What the exercise asks: Your answer is the line containing "brown fork [258,237,342,333]" plus every line after it through the end of the records, printed exactly and free of pictures.

[Coordinate-based change listings]
........

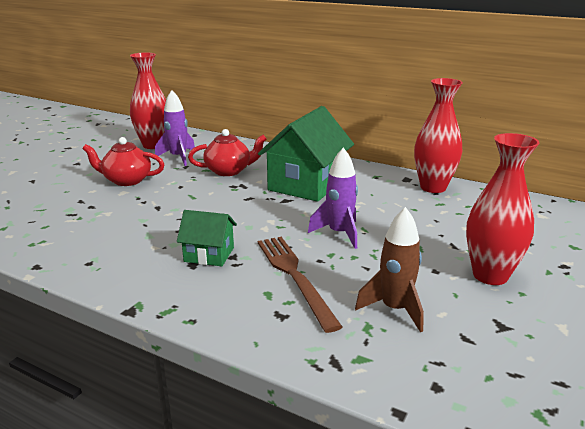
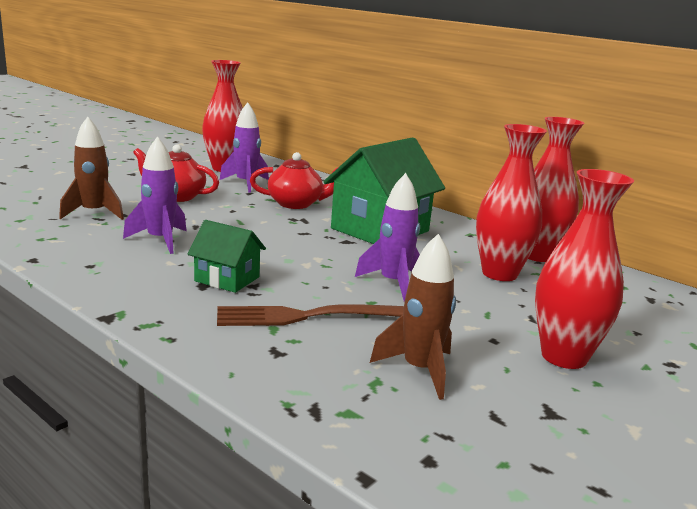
camera: 10 degrees right, 5 degrees down
brown fork [258,237,342,333] -> brown fork turned 90 degrees counterclockwise [217,304,404,326]
none -> brown rocket [59,117,124,220]
none -> purple rocket [123,136,187,254]
none -> red vase [476,124,547,281]

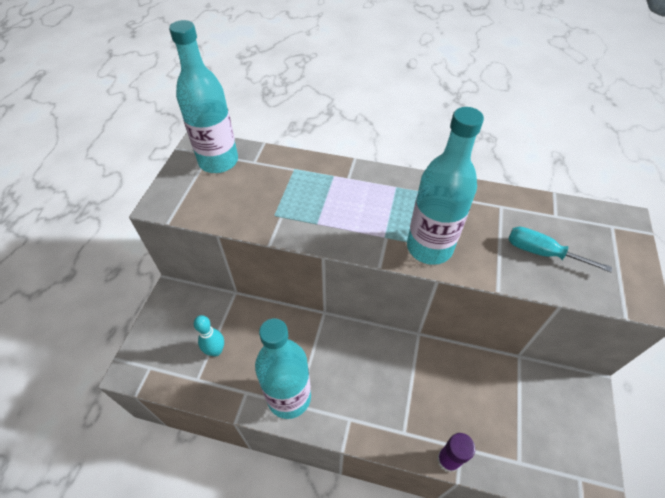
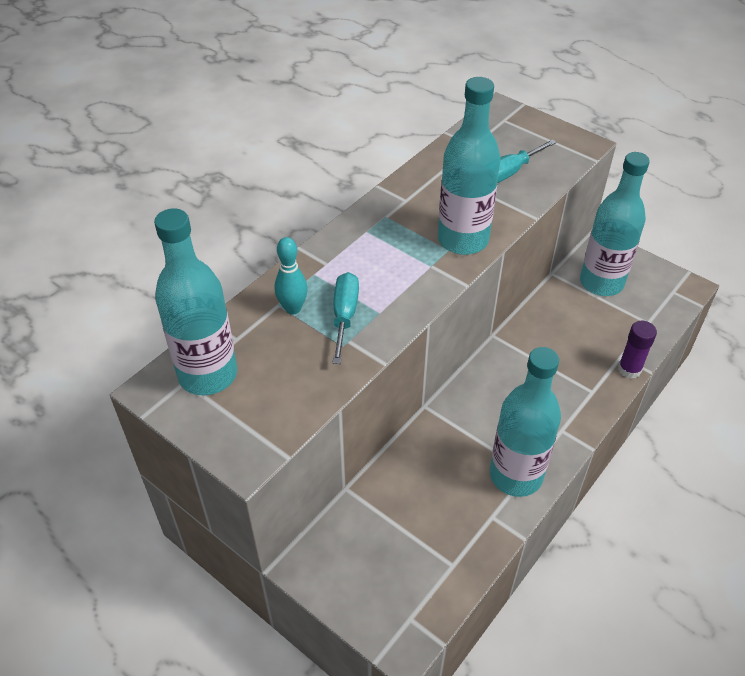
camera: 65 degrees left, 5 degrees down
turquoise bowling pin [194,315,224,357] -> turquoise bowling pin moved to [275,237,308,315]
none -> turquoise screwdriver [333,272,359,364]
none -> turquoise bottle [580,152,650,296]

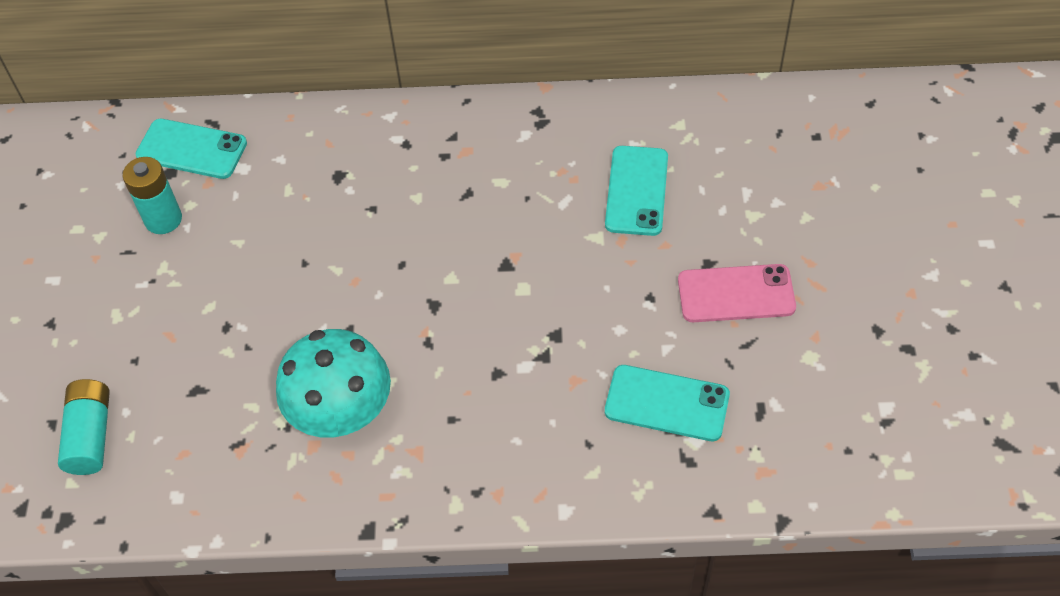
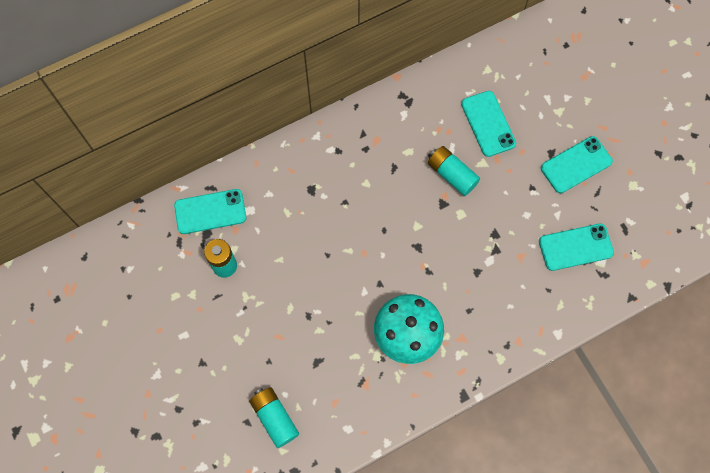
camera: 30 degrees left, 15 degrees up
pink phone [678,264,796,322] -> turquoise phone [541,136,613,193]
none -> turquoise battery [428,146,480,196]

........

Response to the exercise:
brown fork [258,237,342,333] -> brown fork turned 90 degrees counterclockwise [217,304,404,326]
none -> brown rocket [59,117,124,220]
none -> purple rocket [123,136,187,254]
none -> red vase [476,124,547,281]

camera: 65 degrees left, 5 degrees down
turquoise bowling pin [194,315,224,357] -> turquoise bowling pin moved to [275,237,308,315]
none -> turquoise screwdriver [333,272,359,364]
none -> turquoise bottle [580,152,650,296]

camera: 30 degrees left, 15 degrees up
pink phone [678,264,796,322] -> turquoise phone [541,136,613,193]
none -> turquoise battery [428,146,480,196]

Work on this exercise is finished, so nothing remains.